TASK OBJECTIVE
Exact copy, no pictures: reproduce the lines from the one that holds "cyan rectangle: (72, 64) -> (56, 81), moved" through the end of the entries.
[RECORD SET — start]
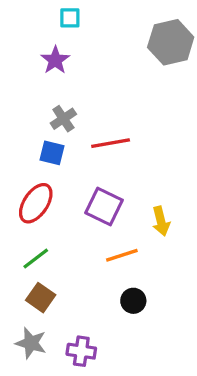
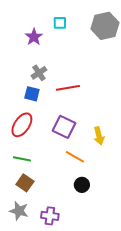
cyan square: (70, 18) -> (60, 23), moved
orange line: (122, 255) -> (75, 157), turned 48
green line: (36, 258) -> (22, 159), turned 48

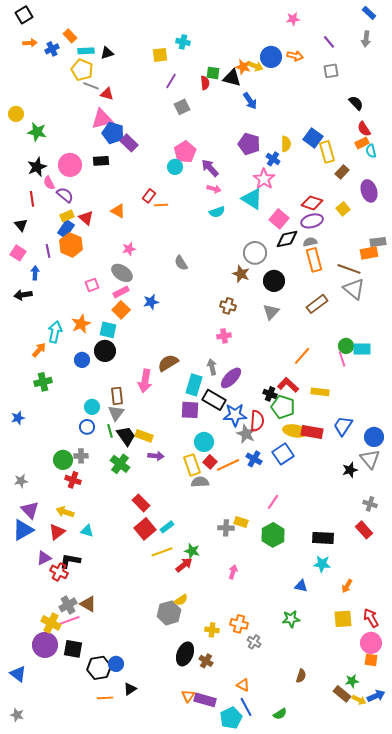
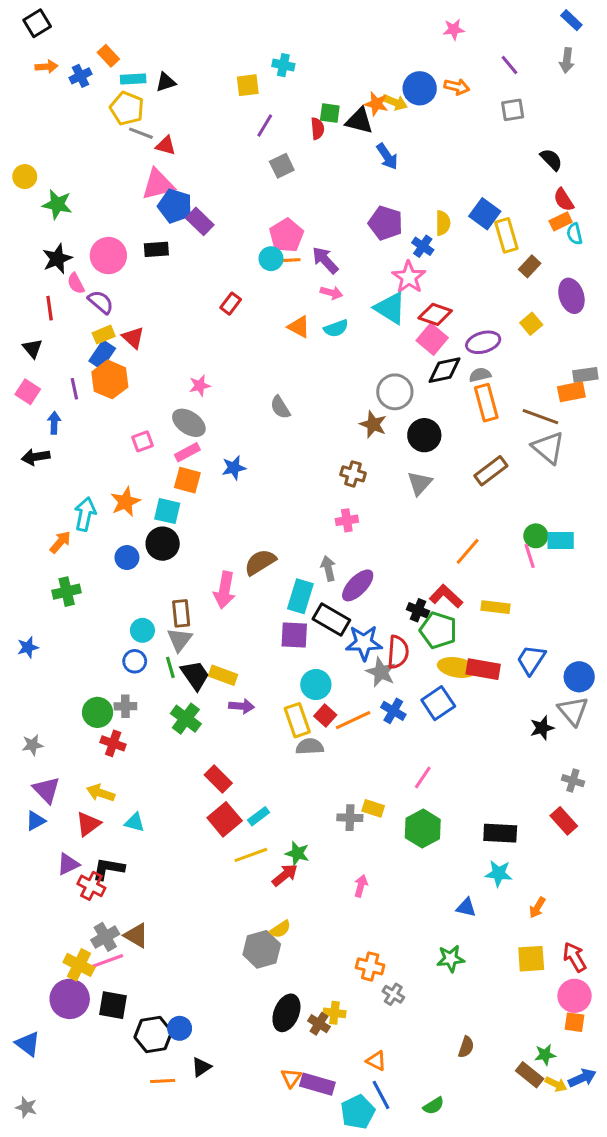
red diamond: (312, 203) -> (435, 314), moved
orange line: (161, 205) -> (290, 260), moved
orange triangle: (118, 211) -> (299, 327), moved
orange square: (121, 310) -> (187, 480), turned -30
blue triangle: (23, 530) -> (36, 821), size x0.6
yellow cross: (212, 630) -> (334, 1013), moved

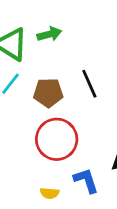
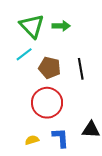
yellow semicircle: (50, 193) -> (32, 140), turned 144

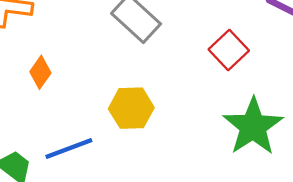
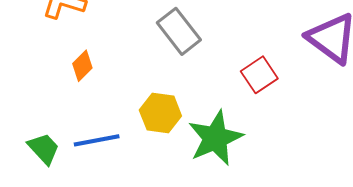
green star: (253, 126) -> (215, 138), moved

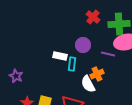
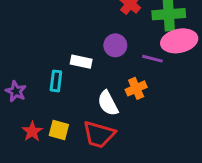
cyan rectangle: (72, 64) -> (56, 81), moved
white semicircle: (88, 84) -> (108, 103), moved

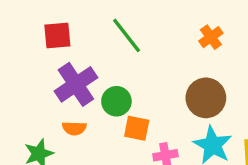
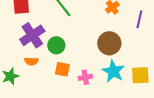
orange square: (137, 128) -> (62, 69), moved

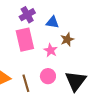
[RECORD SET — finish]
TASK ANSWER
cyan rectangle: (72, 64) -> (56, 81), moved
white semicircle: (88, 84) -> (108, 103), moved

orange square: (137, 128) -> (62, 69), moved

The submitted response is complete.